→ **Work required**: Repeat the whole listing. Keep it exact.

→ **Records to use**:

····················

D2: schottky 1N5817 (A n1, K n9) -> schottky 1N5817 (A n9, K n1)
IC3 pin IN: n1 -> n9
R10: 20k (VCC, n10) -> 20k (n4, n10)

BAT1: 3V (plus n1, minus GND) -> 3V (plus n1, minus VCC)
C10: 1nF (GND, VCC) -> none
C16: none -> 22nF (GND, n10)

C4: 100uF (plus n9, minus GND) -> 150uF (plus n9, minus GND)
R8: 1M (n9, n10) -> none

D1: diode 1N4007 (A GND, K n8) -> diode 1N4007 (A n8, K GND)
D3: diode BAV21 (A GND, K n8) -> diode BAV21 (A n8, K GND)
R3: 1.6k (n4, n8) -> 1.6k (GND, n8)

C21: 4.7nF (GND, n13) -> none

····················

→ **Solution below**:
D2: schottky 1N5817 (A n1, K n9) -> schottky 1N5817 (A n9, K n1)
IC3 pin IN: n1 -> n9
R10: 20k (VCC, n10) -> 20k (n4, n10)

BAT1: 3V (plus n1, minus GND) -> 3V (plus n1, minus VCC)
C10: 1nF (GND, VCC) -> none
C16: none -> 22nF (GND, n10)

C4: 100uF (plus n9, minus GND) -> 150uF (plus n9, minus GND)
R8: 1M (n9, n10) -> none

D1: diode 1N4007 (A GND, K n8) -> diode 1N4007 (A n8, K GND)
D3: diode BAV21 (A GND, K n8) -> diode BAV21 (A n8, K GND)
R3: 1.6k (n4, n8) -> 1.6k (GND, n8)

C21: 4.7nF (GND, n13) -> none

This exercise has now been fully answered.